TO BE DONE: Make an exact copy of all the records.
-- BEGIN PROVIDED MATERIAL --
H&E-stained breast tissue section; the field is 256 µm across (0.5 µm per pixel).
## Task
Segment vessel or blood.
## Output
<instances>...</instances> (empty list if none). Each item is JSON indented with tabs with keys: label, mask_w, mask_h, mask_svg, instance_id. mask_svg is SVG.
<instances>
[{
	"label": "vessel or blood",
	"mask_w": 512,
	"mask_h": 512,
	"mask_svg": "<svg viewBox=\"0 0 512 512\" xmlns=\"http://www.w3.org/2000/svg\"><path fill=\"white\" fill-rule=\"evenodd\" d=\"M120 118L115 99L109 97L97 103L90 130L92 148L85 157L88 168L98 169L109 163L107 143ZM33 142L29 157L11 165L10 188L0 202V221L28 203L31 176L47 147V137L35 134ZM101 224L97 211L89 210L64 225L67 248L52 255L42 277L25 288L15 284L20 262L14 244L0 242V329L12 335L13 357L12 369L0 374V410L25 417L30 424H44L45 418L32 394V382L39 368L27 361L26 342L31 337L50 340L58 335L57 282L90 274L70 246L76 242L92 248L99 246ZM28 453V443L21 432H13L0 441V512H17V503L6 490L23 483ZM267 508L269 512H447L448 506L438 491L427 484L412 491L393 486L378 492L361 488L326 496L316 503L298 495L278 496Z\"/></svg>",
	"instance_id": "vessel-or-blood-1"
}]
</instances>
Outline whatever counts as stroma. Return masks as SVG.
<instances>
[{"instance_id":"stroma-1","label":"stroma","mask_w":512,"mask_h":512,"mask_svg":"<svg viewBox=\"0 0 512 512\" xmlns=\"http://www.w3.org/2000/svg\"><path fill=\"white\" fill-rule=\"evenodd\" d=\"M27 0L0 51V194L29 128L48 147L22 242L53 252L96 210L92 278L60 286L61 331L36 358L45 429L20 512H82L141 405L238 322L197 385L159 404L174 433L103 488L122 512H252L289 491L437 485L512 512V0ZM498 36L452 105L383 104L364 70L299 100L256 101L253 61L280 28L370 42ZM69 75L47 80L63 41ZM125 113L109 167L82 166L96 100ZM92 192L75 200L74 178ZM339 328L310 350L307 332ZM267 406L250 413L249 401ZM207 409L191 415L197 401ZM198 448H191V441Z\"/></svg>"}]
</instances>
-- END PROVIDED MATERIAL --
EXERCISE RESPONSE:
H&E-stained breast tissue section; the field is 256 µm across (0.5 µm per pixel).
## Task
Segment vessel or blood.
## Output
<instances>...</instances> (empty list if none). Each item is JSON indented with tabs with keys: label, mask_w, mask_h, mask_svg, instance_id. mask_svg is SVG.
<instances>
[{
	"label": "vessel or blood",
	"mask_w": 512,
	"mask_h": 512,
	"mask_svg": "<svg viewBox=\"0 0 512 512\" xmlns=\"http://www.w3.org/2000/svg\"><path fill=\"white\" fill-rule=\"evenodd\" d=\"M120 118L115 99L109 97L97 103L90 130L92 148L85 157L88 168L98 169L109 163L107 143ZM33 142L29 157L11 165L10 188L0 202V221L28 203L31 176L47 147V137L35 134ZM101 224L97 211L89 210L64 225L67 248L52 255L42 277L25 288L15 284L20 262L14 244L0 242V329L12 335L13 357L12 369L0 374V410L25 417L30 424H44L45 418L32 394V382L39 368L27 361L26 342L31 337L50 340L58 335L57 282L90 274L70 246L76 242L92 248L99 246ZM28 453V443L21 432H13L0 441V512H17V503L6 490L23 483ZM267 508L269 512H447L448 506L438 491L427 484L412 491L393 486L378 492L361 488L326 496L316 503L298 495L278 496Z\"/></svg>",
	"instance_id": "vessel-or-blood-1"
}]
</instances>
Outline whatever counts as stroma. Return masks as SVG.
<instances>
[{"instance_id":"stroma-1","label":"stroma","mask_w":512,"mask_h":512,"mask_svg":"<svg viewBox=\"0 0 512 512\" xmlns=\"http://www.w3.org/2000/svg\"><path fill=\"white\" fill-rule=\"evenodd\" d=\"M27 0L0 51V194L29 128L48 147L22 242L53 252L96 210L92 278L60 286L61 331L36 358L45 429L20 512H82L141 405L238 322L197 385L159 404L174 433L103 488L122 512H252L289 491L437 485L512 512V0ZM498 36L452 105L383 104L364 70L299 100L256 101L253 61L280 28L370 42ZM69 75L47 80L63 41ZM125 113L109 167L82 166L96 100ZM92 192L75 200L74 178ZM339 328L310 350L307 332ZM267 406L250 413L249 401ZM207 409L191 415L197 401ZM198 448H191V441Z\"/></svg>"}]
</instances>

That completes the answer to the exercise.